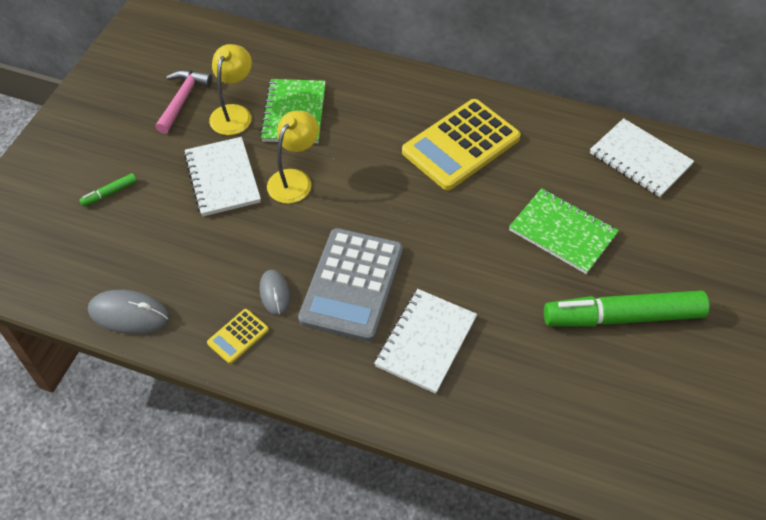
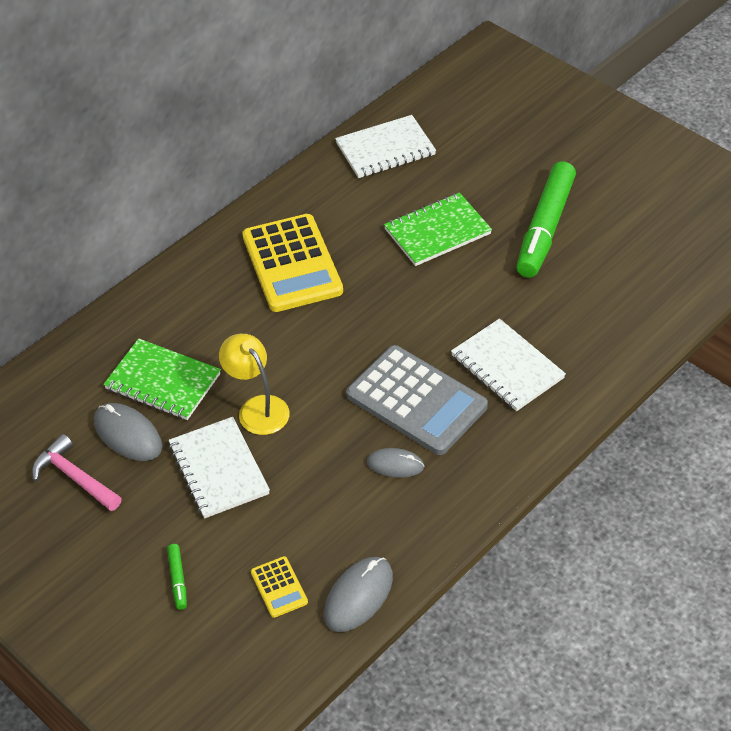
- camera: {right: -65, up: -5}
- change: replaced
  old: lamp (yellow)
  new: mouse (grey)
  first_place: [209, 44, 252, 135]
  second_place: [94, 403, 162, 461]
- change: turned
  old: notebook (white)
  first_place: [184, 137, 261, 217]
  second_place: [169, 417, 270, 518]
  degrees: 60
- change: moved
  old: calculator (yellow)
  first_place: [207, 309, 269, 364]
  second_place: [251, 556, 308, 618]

• **WHAT IS BEING ASKED**
The only output should be the lines from the one containing "second_place: [169, 417, 270, 518]" through the final line of the material above, copied exactly.

• **SOLVED PROBLEM**
  second_place: [169, 417, 270, 518]
  degrees: 60
- change: moved
  old: calculator (yellow)
  first_place: [207, 309, 269, 364]
  second_place: [251, 556, 308, 618]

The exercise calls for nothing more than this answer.